**WHAT TO WORK ON**
Every line in the data below that has the word "domino" should be returned.

___ RECORDS SHOWN ___

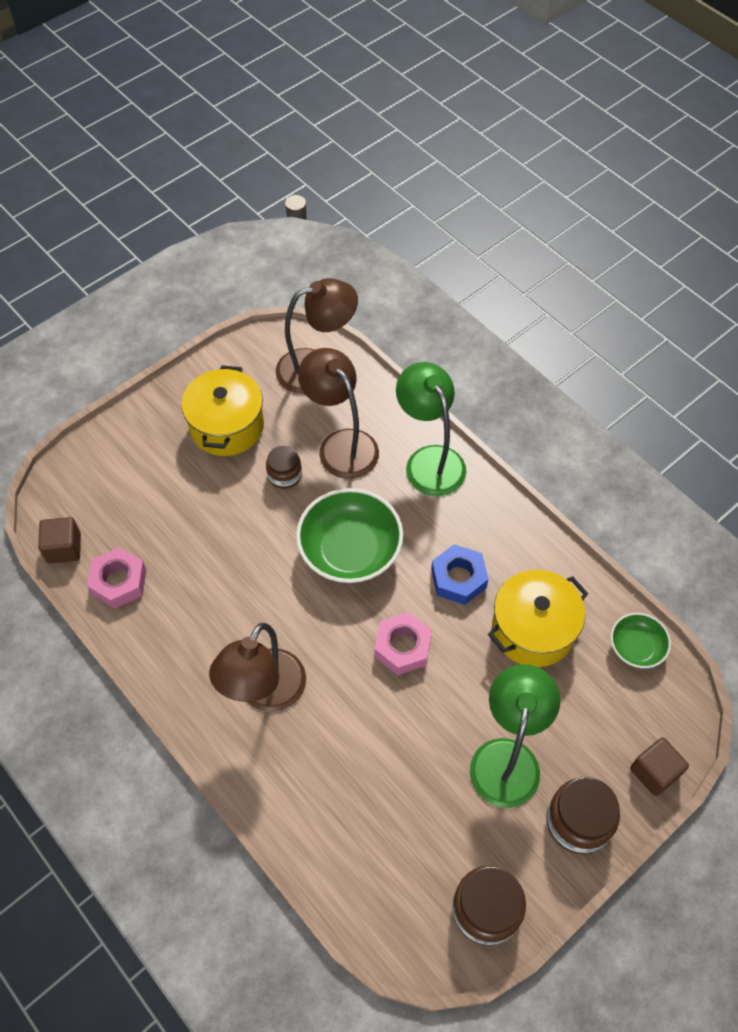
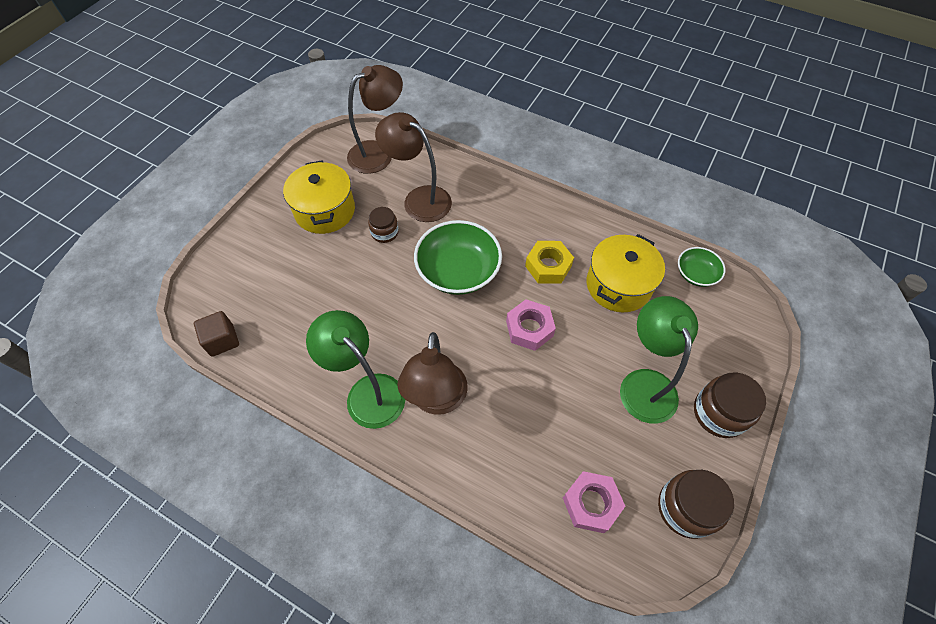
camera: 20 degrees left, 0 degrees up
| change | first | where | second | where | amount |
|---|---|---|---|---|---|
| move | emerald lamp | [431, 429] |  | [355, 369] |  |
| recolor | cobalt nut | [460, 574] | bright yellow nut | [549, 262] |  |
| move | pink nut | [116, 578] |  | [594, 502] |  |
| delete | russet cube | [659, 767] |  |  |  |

___
___ RECORDS SHOWN ___

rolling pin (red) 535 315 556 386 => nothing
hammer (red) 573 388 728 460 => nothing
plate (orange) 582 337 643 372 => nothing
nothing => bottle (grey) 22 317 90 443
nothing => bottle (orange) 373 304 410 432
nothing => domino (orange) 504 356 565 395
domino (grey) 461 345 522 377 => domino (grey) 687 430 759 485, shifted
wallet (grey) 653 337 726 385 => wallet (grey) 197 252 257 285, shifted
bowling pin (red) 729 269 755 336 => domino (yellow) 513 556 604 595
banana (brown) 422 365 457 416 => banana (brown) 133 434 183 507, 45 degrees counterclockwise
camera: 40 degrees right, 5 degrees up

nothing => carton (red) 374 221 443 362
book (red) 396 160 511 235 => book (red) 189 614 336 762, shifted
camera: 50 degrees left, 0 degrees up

___
___ RECORDS SHOWN ___

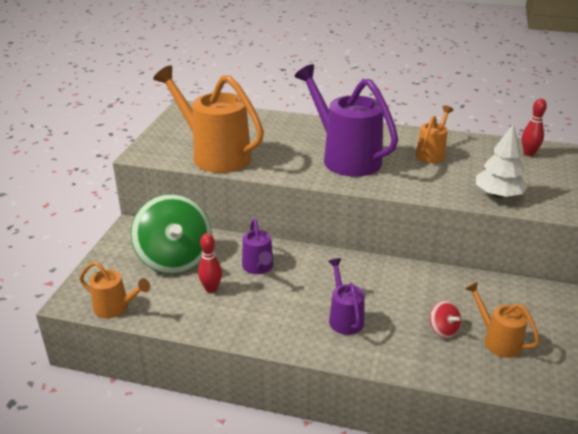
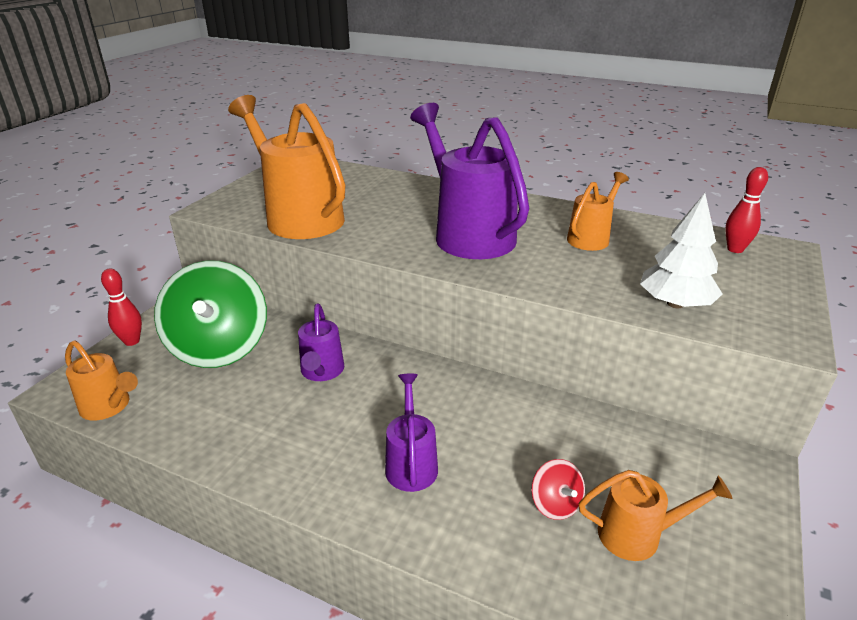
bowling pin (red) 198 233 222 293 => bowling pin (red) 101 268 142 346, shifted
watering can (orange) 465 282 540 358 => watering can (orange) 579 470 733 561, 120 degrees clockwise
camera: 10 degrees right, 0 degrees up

___

**RESPONSE AREA**
nothing => domino (orange) 504 356 565 395
domino (grey) 461 345 522 377 => domino (grey) 687 430 759 485, shifted
bowling pin (red) 729 269 755 336 => domino (yellow) 513 556 604 595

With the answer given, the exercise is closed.